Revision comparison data

=== Section Start ===

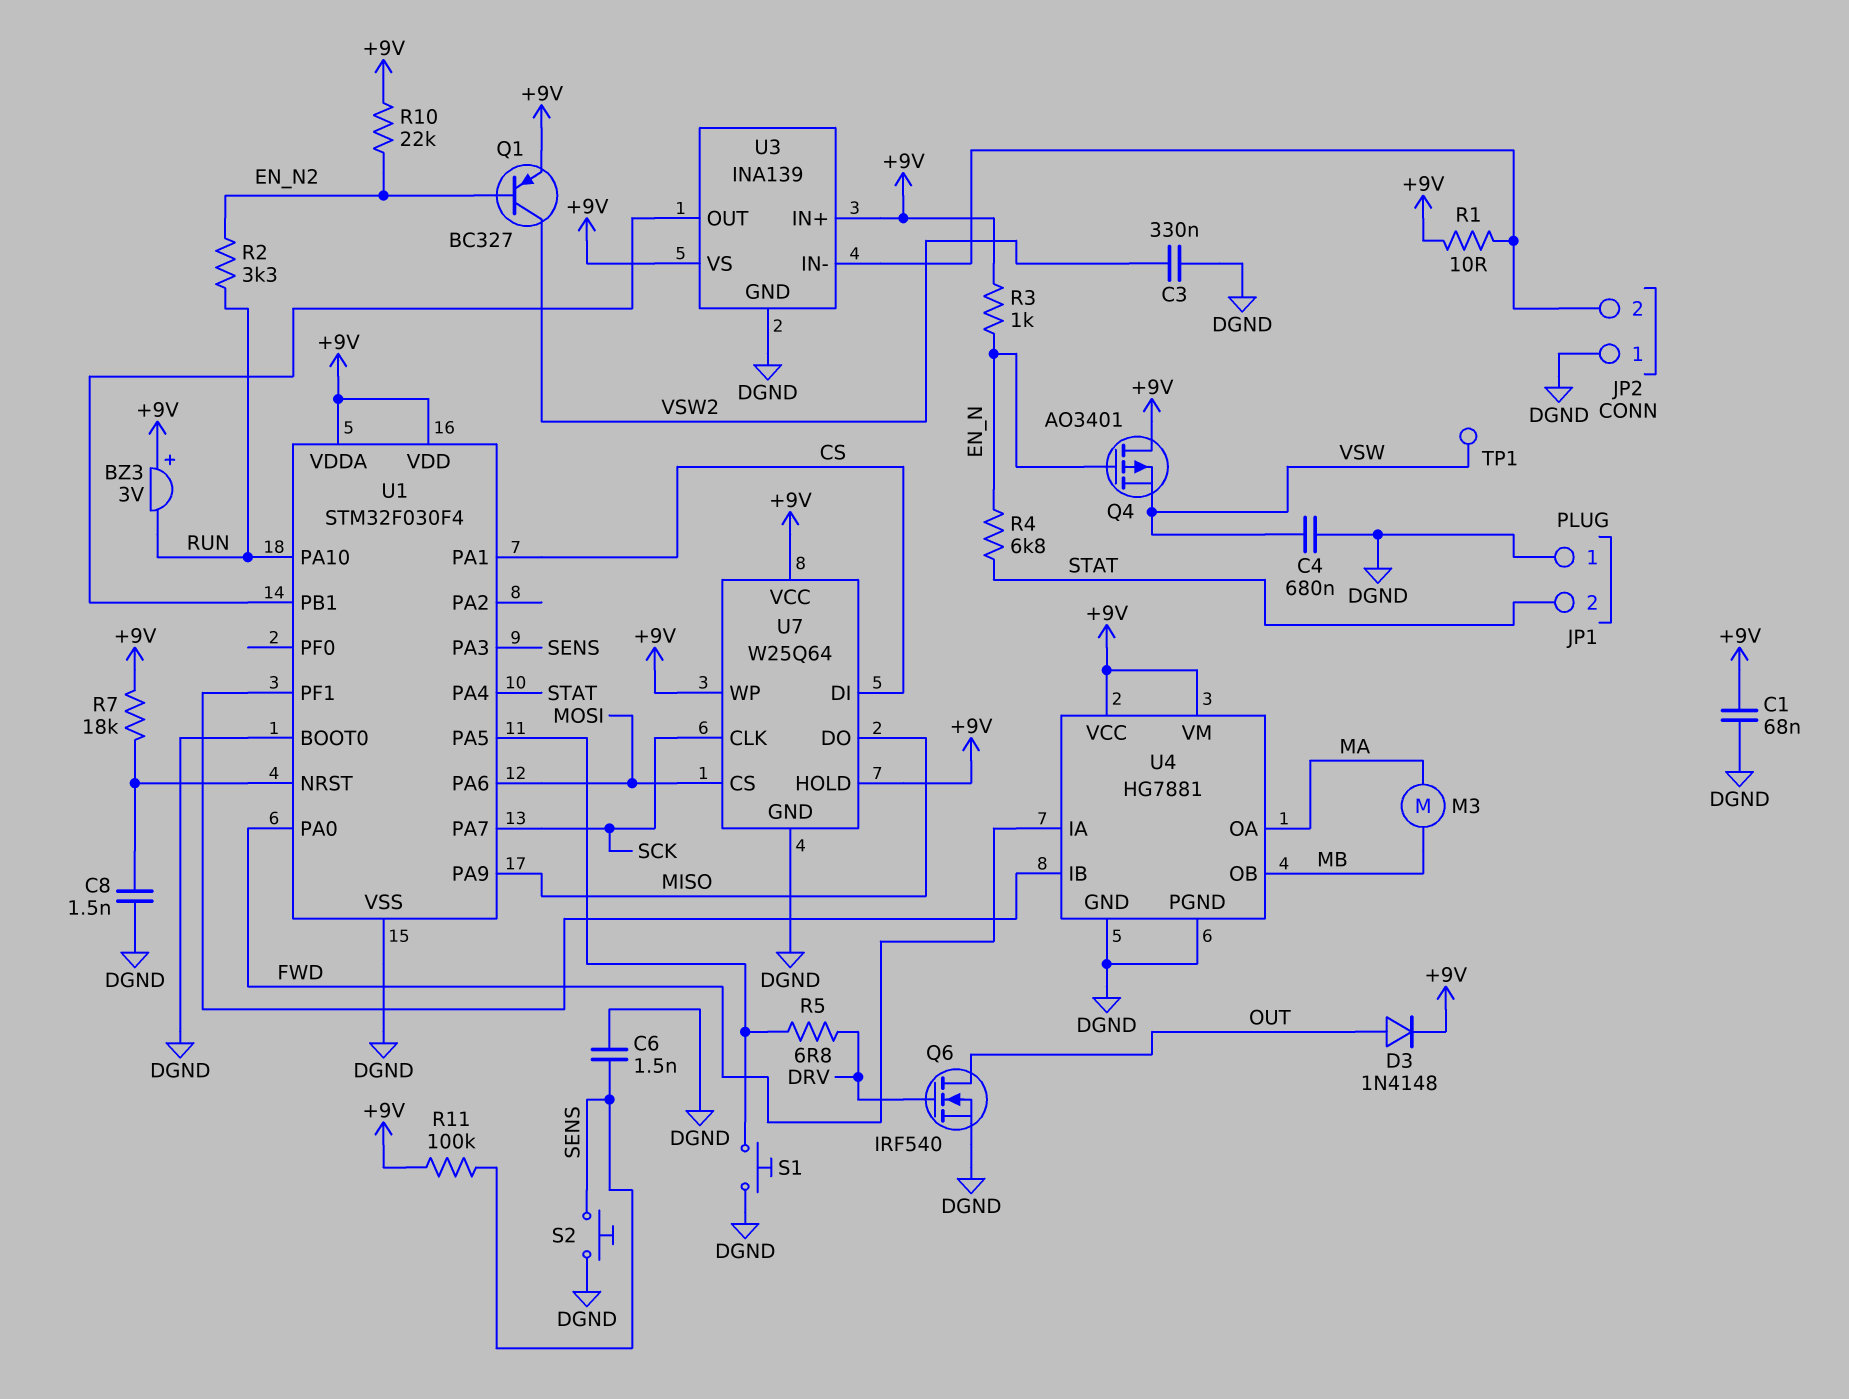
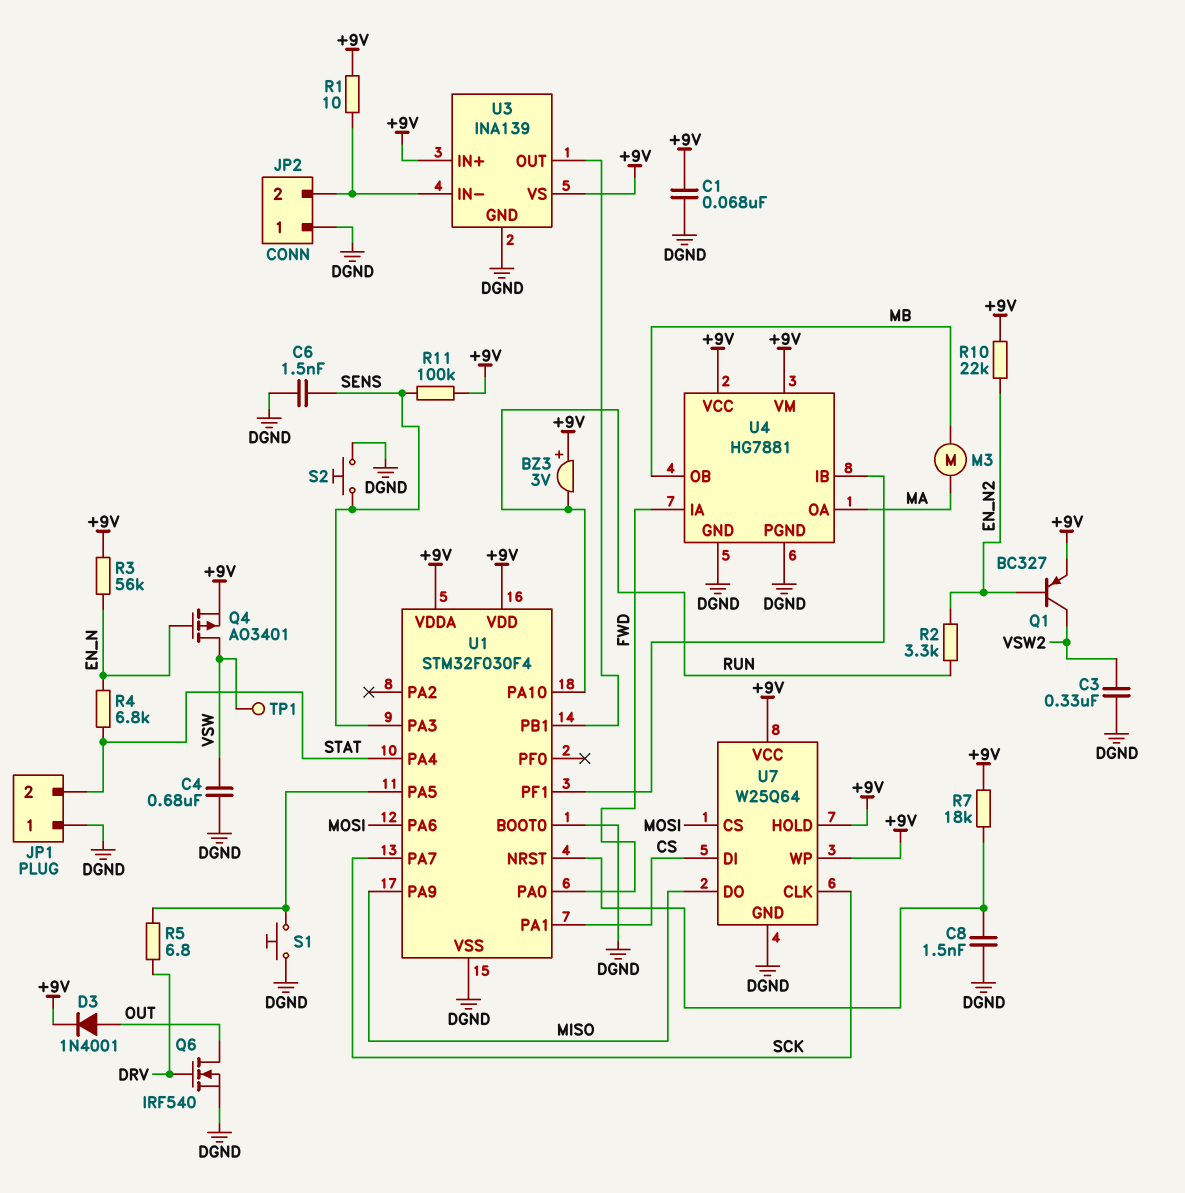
D3: diode 1N4148 (A OUT, K +9V) -> diode 1N4001 (A OUT, K +9V)
Q4: PMOS AO3401 (G EN_N, D +9V, S VSW) -> PMOS AO3401 (G EN_N, D VSW, S +9V)
R3: 1k (+9V, EN_N) -> 56k (+9V, EN_N)

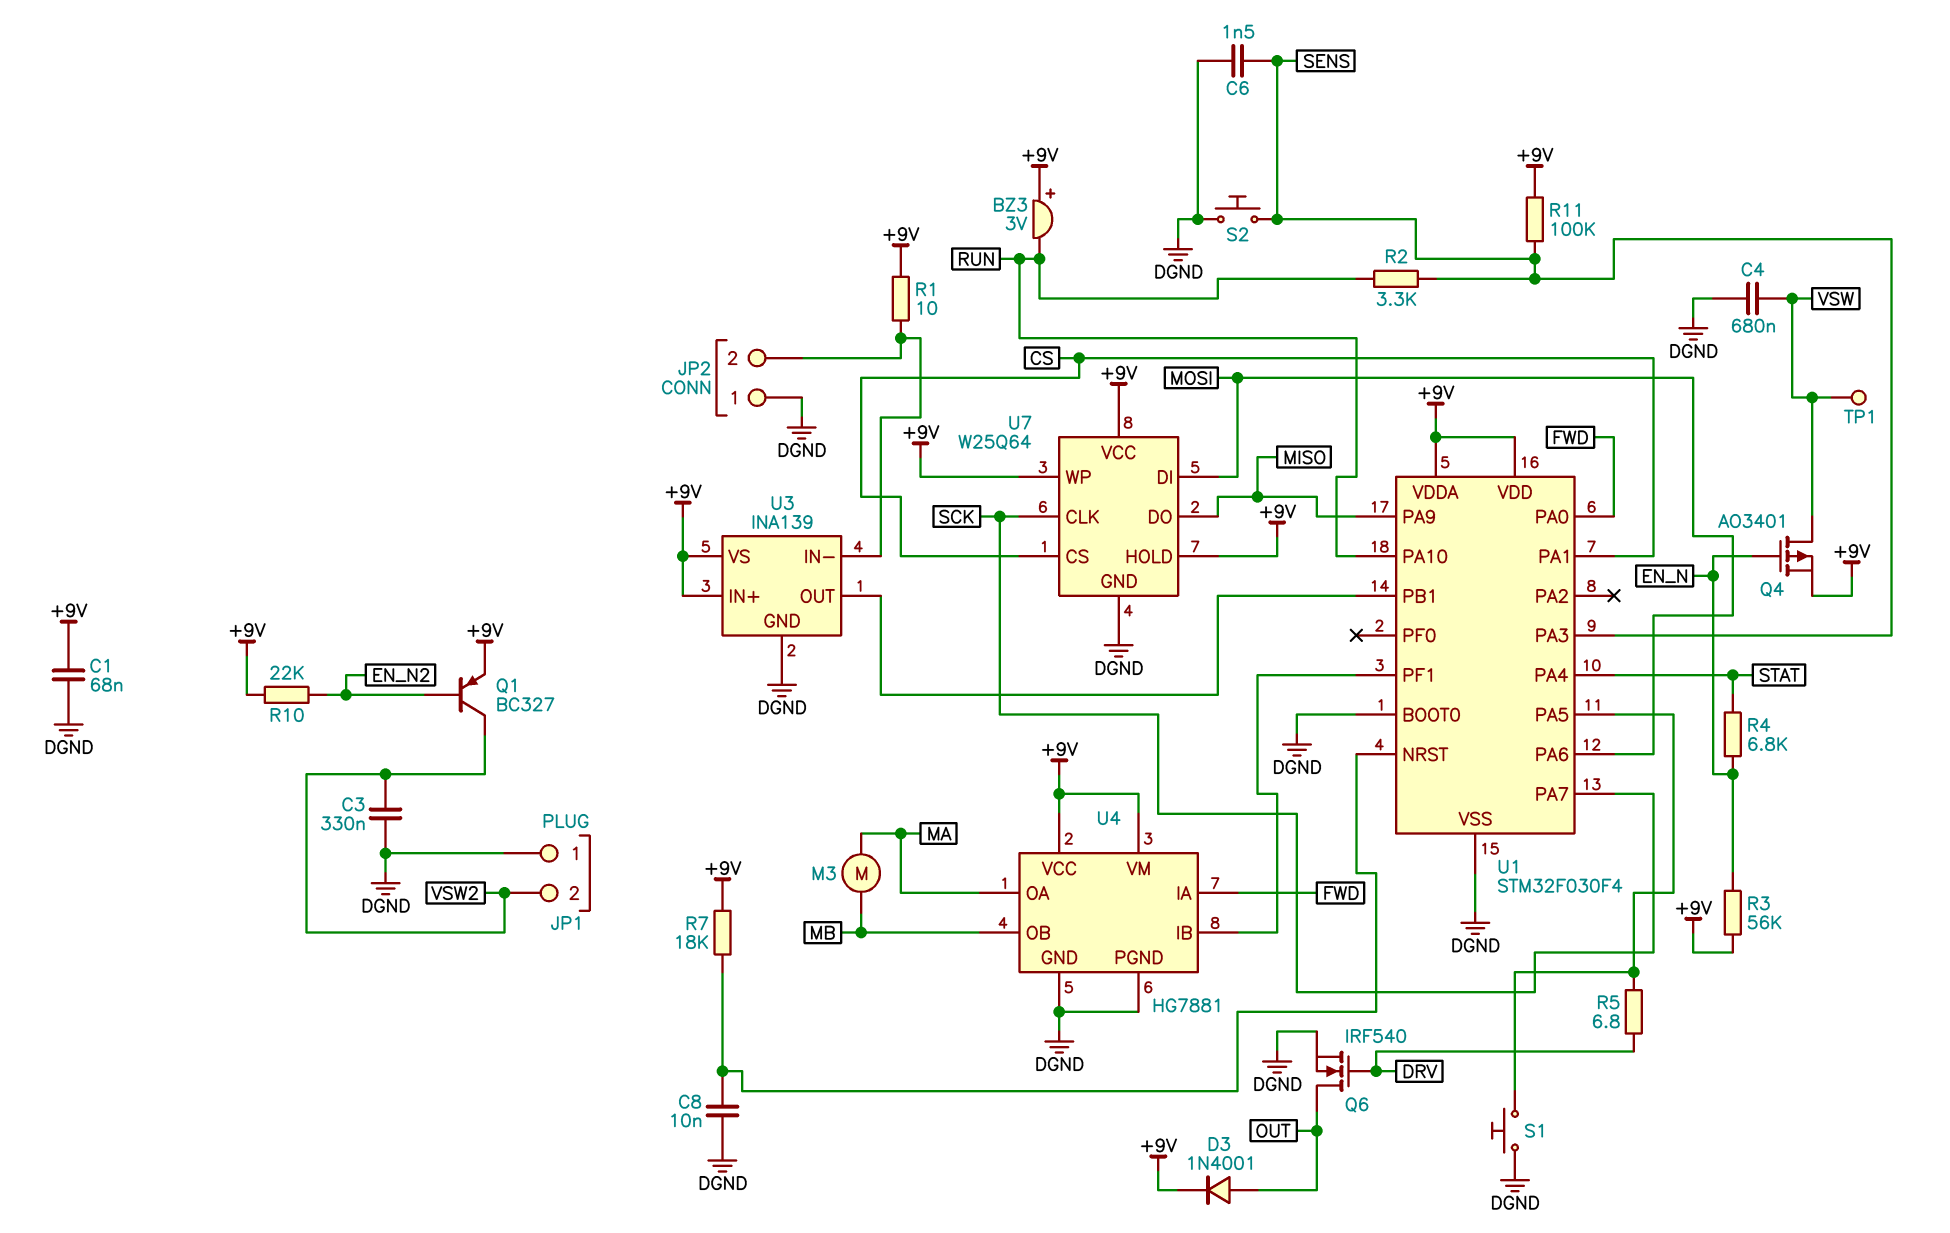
C8: 1.5nF (DGND, U1/NRST) -> 10nF (DGND, U1/NRST)
JP1 pin 2: STAT -> VSW2
R2: 3.3k (EN_N2, RUN) -> 3.3k (RUN, SENS)
U7 pin CS: MOSI -> CS
U7 pin DI: CS -> MOSI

=== Section End ===

An exact copy of the data above is required, printed without its pictures.

D3: diode 1N4148 (A OUT, K +9V) -> diode 1N4001 (A OUT, K +9V)
Q4: PMOS AO3401 (G EN_N, D +9V, S VSW) -> PMOS AO3401 (G EN_N, D VSW, S +9V)
R3: 1k (+9V, EN_N) -> 56k (+9V, EN_N)

C8: 1.5nF (DGND, U1/NRST) -> 10nF (DGND, U1/NRST)
JP1 pin 2: STAT -> VSW2
R2: 3.3k (EN_N2, RUN) -> 3.3k (RUN, SENS)
U7 pin CS: MOSI -> CS
U7 pin DI: CS -> MOSI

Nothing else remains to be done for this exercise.